#### INFORMATION SHOWN
====
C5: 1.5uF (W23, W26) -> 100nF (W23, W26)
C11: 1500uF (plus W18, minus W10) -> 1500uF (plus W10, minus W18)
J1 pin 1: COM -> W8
====
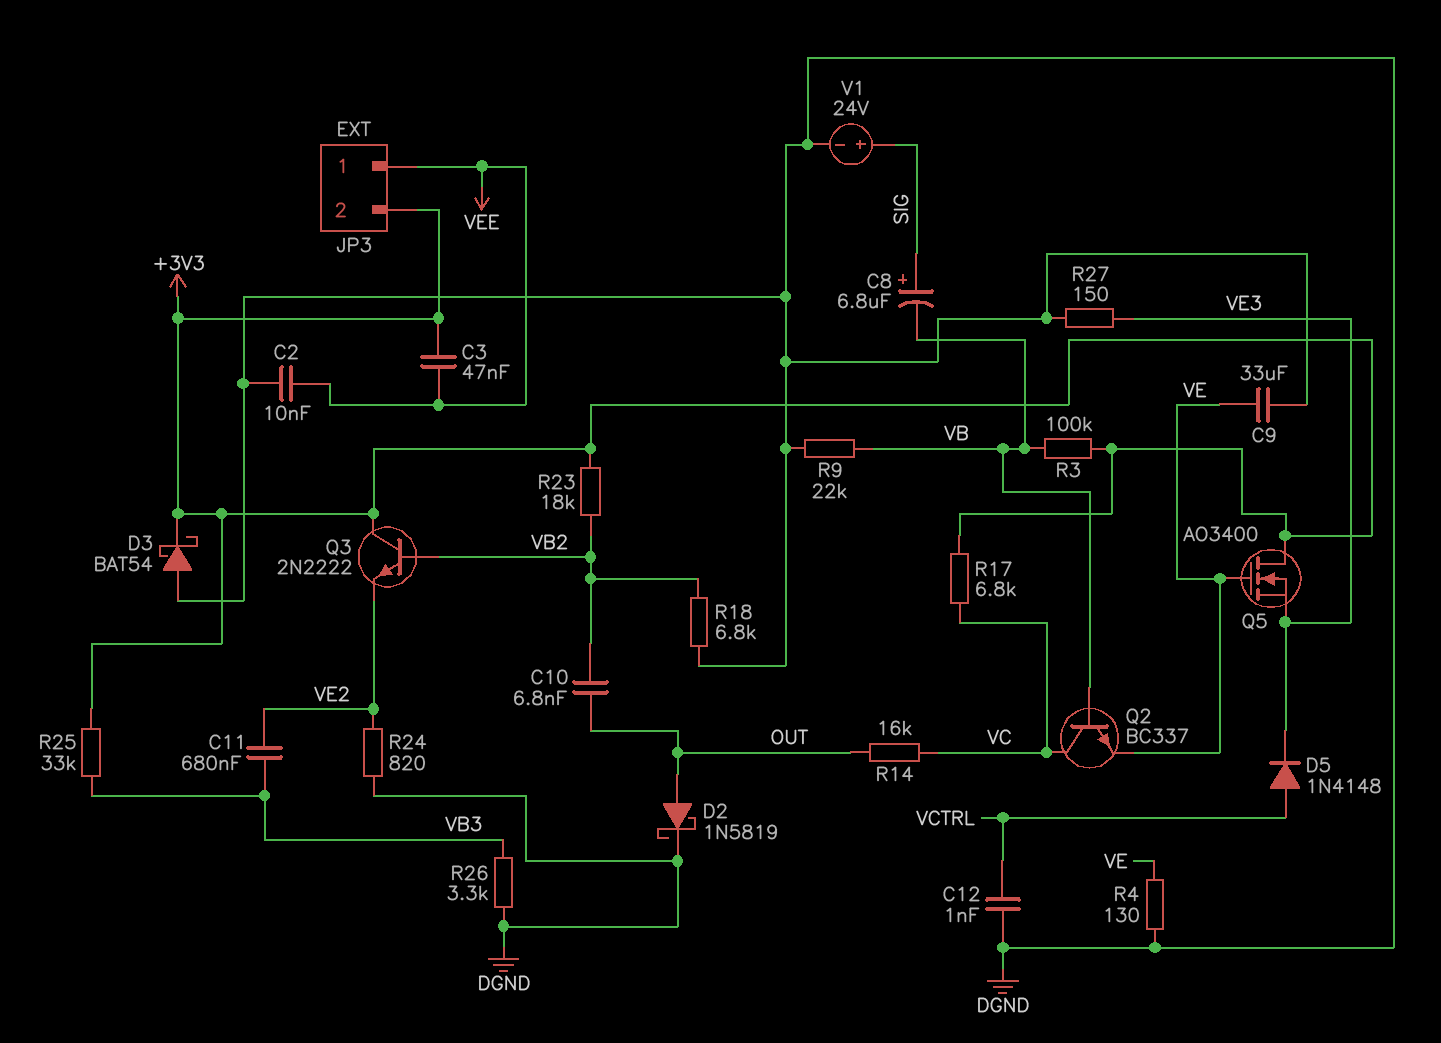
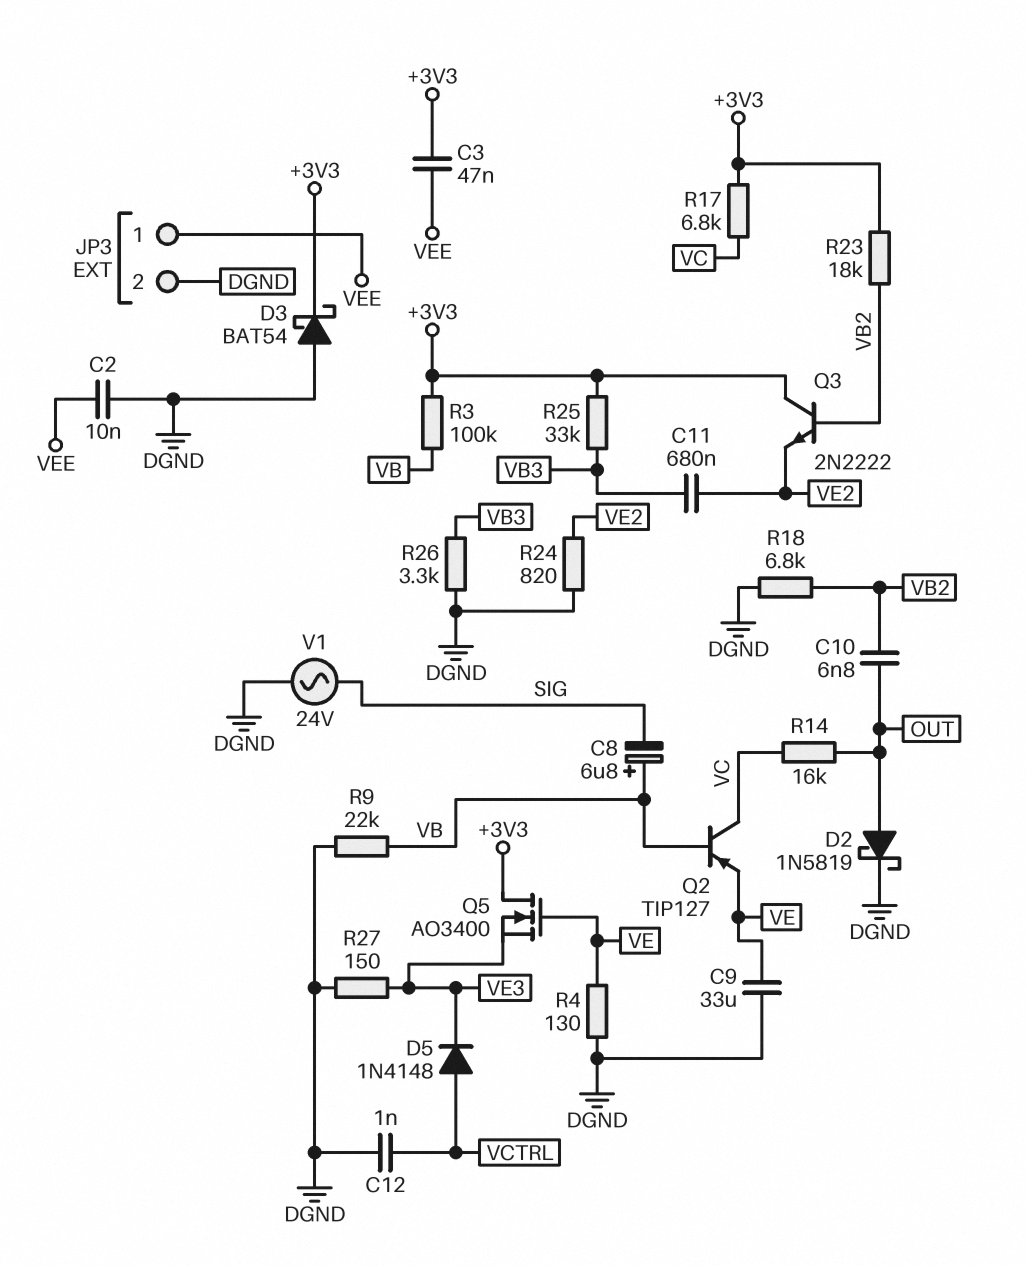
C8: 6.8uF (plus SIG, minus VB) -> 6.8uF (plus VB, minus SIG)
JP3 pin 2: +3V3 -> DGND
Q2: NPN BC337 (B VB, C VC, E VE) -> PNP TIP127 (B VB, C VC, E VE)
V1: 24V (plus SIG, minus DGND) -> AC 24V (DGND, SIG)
====
#### WHAT YOU NEED TO DO
From the data above, output exactly the lines between the one containing "C5: 1.5uF (W23, W26) -> 100nF (W23, W26)" and the one containing "J1 pin 1: COM -> W8", counting both of them.

#### RESPONSE TO THE TASK
C5: 1.5uF (W23, W26) -> 100nF (W23, W26)
C11: 1500uF (plus W18, minus W10) -> 1500uF (plus W10, minus W18)
J1 pin 1: COM -> W8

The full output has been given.